*** Collected data Section Begins ***

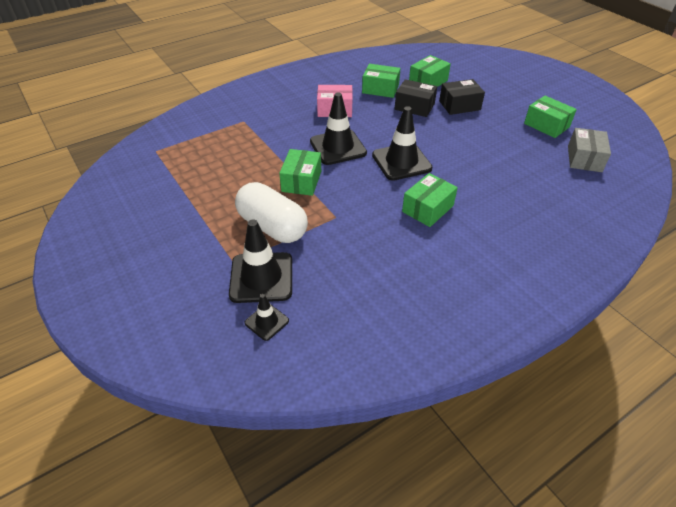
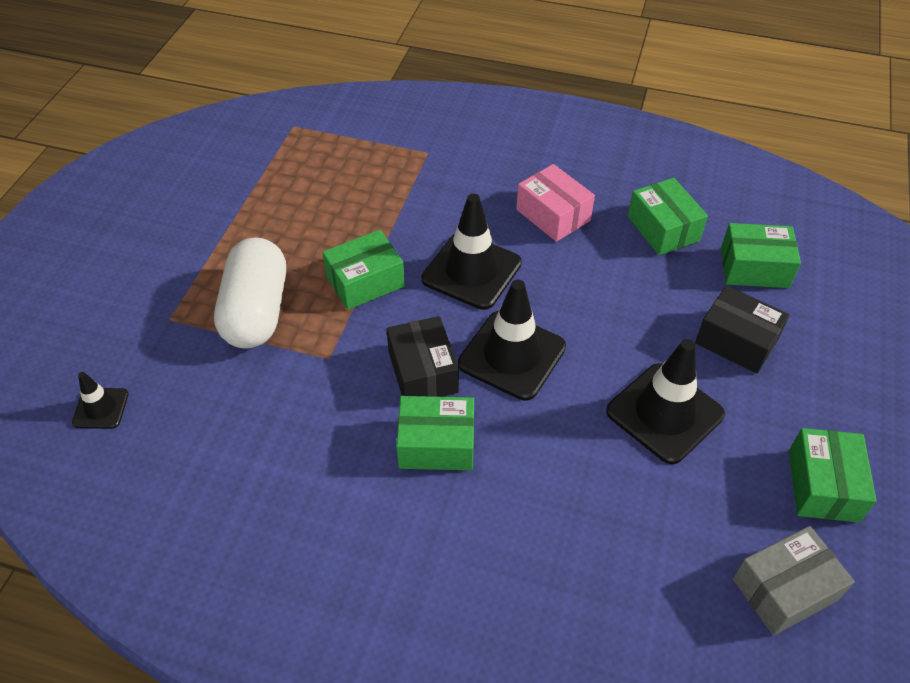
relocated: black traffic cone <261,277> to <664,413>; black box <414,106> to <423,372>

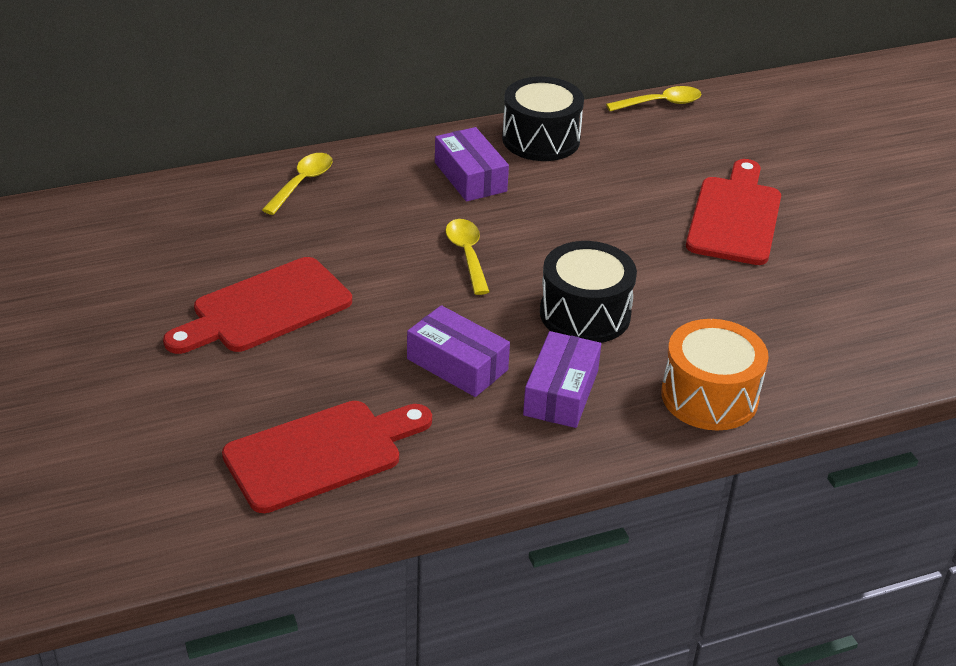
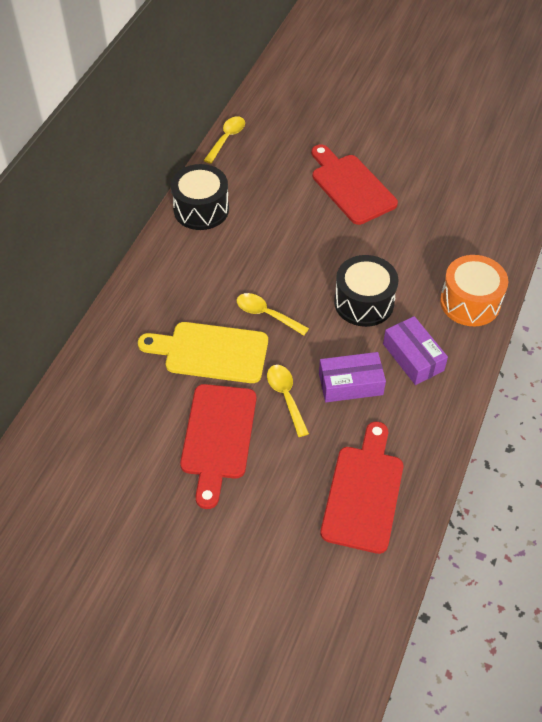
missing: purple box <470,177>
appeared: yellow cutting board <211,352>
relocated: yellow spoon <302,183> to <286,397>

*** Collected data Section Ends ***

● **What is needed**: The full material above must be output verbatim, minus any pictures.

● **Solution for this exercise**:
relocated: black traffic cone <261,277> to <664,413>; black box <414,106> to <423,372>

missing: purple box <470,177>
appeared: yellow cutting board <211,352>
relocated: yellow spoon <302,183> to <286,397>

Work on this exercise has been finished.